▶ _Work task_: From the line that contains "(747, 320) = (393, 172): orange" to the last line of the entries, write each line out exactly; include both ends and nothing else.

─── Source data ───

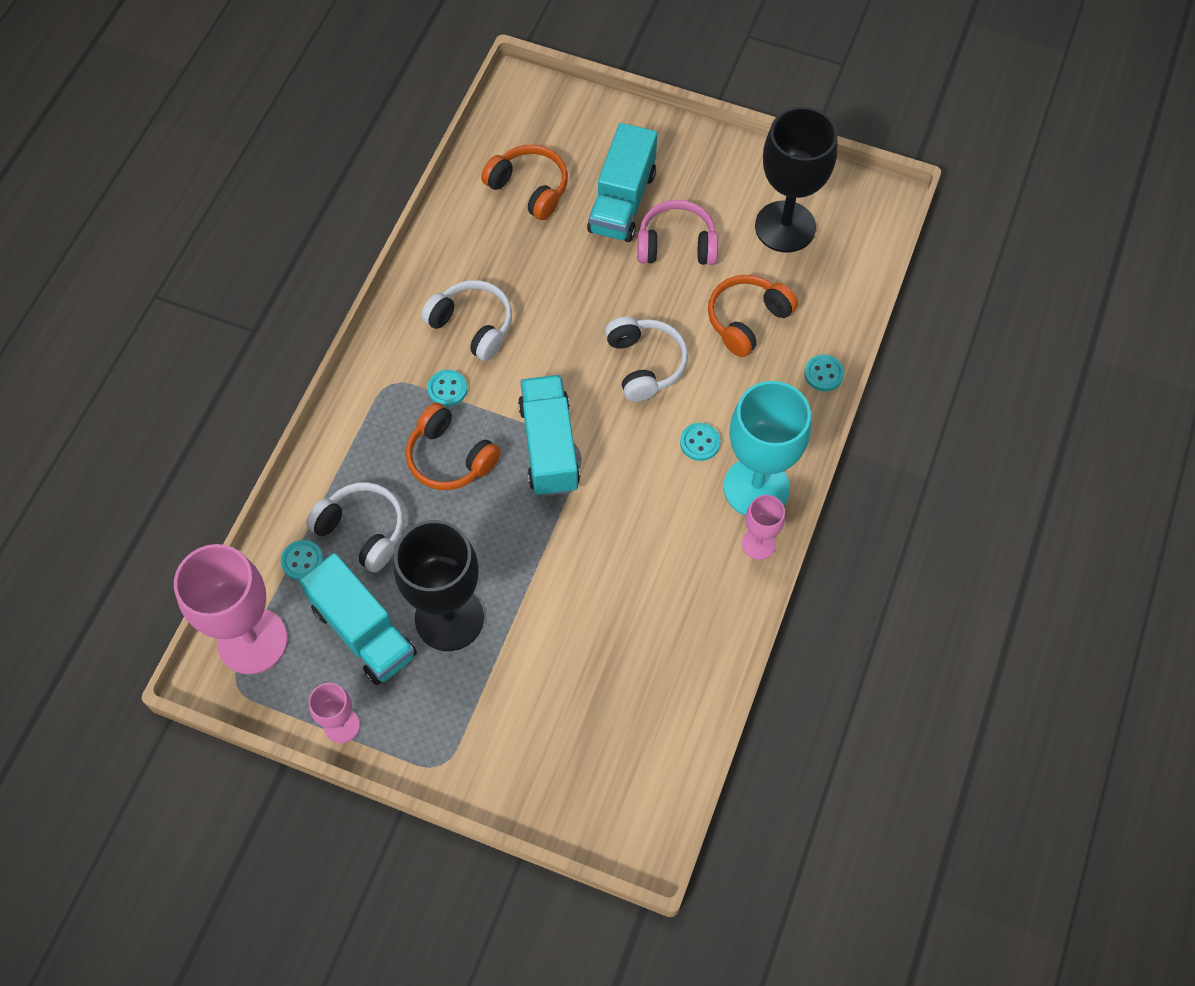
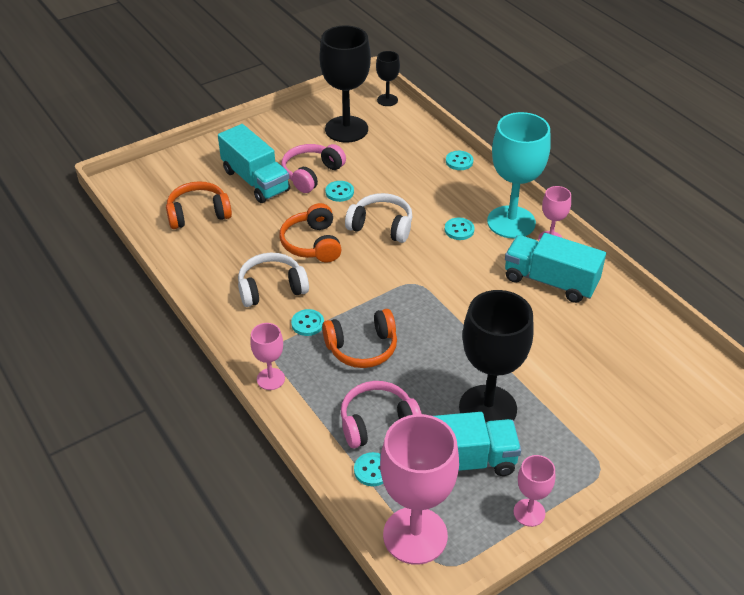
camera: 55 degrees left, 20 degrees down
(353, 405) = (270, 379): none -> pink goblet
(363, 530) = (377, 422): white headphones -> pink headphones
(549, 447) = (400, 296): turquoise truck -> turquoise truck (550, 281)
(668, 290) = (339, 192): none -> turquoise button
(747, 320) = (393, 172): orange headphones -> orange headphones (312, 243)
(878, 232) = (387, 100): none -> black goblet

───

▶ _Answer to the problem_:
(747, 320) = (393, 172): orange headphones -> orange headphones (312, 243)
(878, 232) = (387, 100): none -> black goblet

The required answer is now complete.